Set down the data below exactly; pictures stay out.

Data shown
════════════════
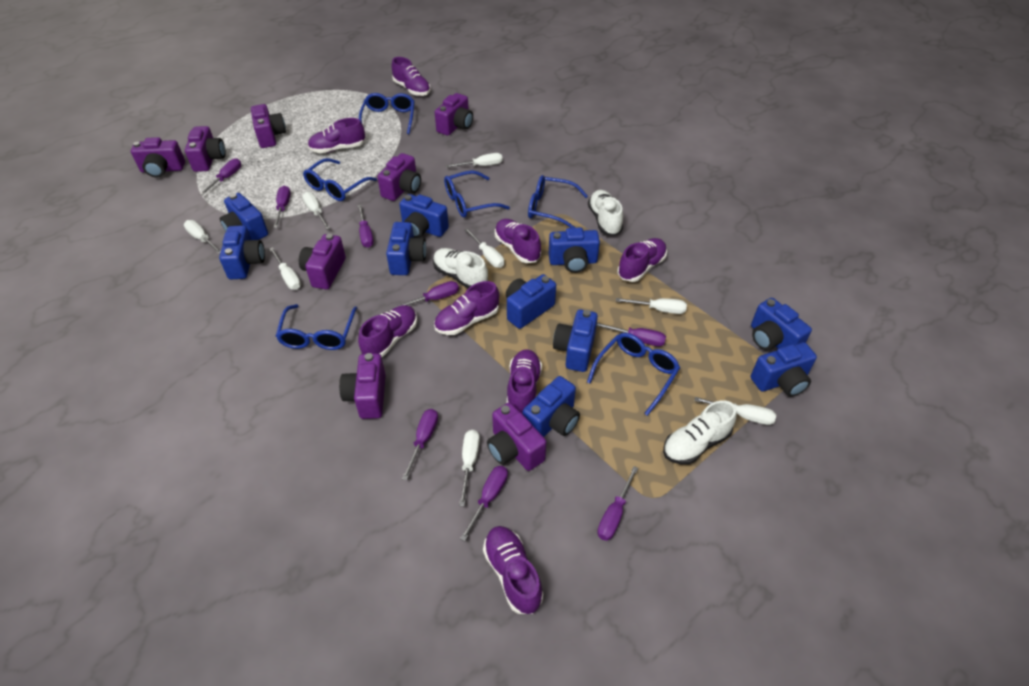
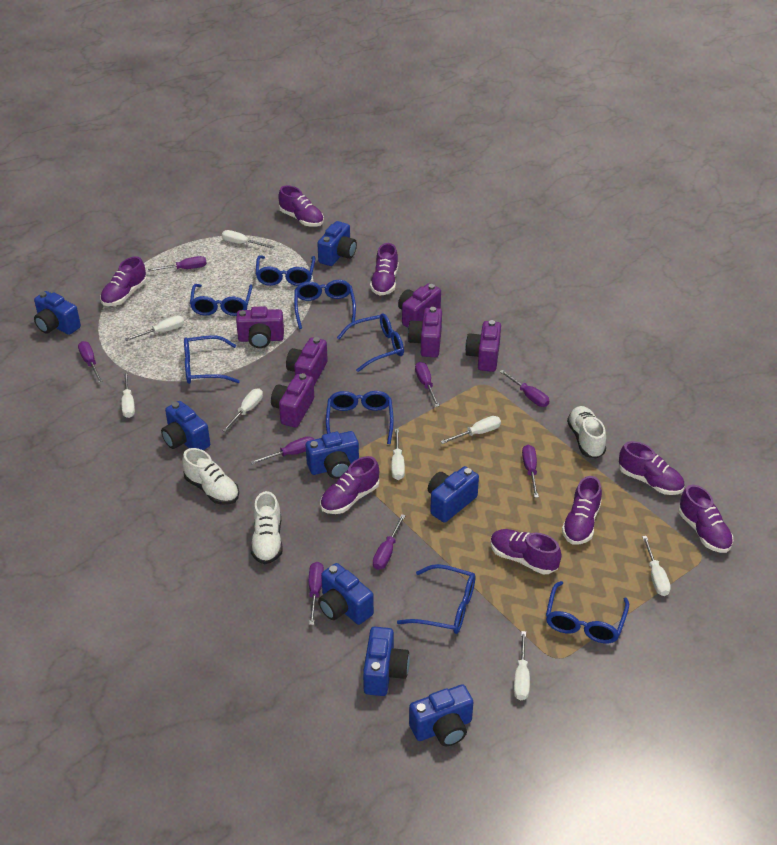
blue camera: 10 -> 8
blue glasses: 6 -> 8
purple camera: 8 -> 6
════════════════
Expected answer
blue camera: 10 -> 8
blue glasses: 6 -> 8
purple camera: 8 -> 6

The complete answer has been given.